Object change listings
•••

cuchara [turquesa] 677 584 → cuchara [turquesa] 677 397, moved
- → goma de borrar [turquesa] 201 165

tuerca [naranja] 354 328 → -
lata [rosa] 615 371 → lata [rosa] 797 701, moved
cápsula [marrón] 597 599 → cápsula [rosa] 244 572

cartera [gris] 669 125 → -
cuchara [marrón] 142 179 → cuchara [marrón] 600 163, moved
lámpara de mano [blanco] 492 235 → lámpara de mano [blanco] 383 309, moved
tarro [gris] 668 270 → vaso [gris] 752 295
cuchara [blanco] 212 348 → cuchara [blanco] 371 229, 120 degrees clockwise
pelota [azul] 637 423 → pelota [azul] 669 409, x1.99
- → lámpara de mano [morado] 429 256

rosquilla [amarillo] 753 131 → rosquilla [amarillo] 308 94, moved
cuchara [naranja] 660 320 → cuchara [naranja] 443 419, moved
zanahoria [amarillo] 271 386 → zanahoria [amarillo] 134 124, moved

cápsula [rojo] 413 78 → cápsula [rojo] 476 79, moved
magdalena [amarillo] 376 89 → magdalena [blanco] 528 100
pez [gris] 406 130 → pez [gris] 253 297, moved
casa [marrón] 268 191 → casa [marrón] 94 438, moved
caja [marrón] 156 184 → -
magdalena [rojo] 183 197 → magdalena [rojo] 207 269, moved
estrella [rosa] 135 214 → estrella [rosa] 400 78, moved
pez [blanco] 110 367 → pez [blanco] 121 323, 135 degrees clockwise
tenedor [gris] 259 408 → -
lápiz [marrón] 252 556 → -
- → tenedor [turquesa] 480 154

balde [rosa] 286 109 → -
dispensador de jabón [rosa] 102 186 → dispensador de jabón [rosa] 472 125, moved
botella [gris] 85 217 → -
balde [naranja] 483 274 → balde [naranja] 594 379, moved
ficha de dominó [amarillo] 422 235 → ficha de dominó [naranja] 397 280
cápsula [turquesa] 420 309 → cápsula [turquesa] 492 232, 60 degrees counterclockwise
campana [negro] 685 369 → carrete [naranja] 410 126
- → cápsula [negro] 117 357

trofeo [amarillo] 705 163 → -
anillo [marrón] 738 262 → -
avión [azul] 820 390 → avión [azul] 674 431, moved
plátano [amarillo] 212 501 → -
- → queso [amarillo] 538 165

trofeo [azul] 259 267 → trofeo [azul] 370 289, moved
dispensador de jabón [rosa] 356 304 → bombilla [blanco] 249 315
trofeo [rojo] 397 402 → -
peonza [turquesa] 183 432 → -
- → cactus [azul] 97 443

•••

● **What you should do**
Search the entries for the word "magdalena". Copy every line where it occurs.

● **Response to this exercise**
magdalena [amarillo] 376 89 → magdalena [blanco] 528 100
magdalena [rojo] 183 197 → magdalena [rojo] 207 269, moved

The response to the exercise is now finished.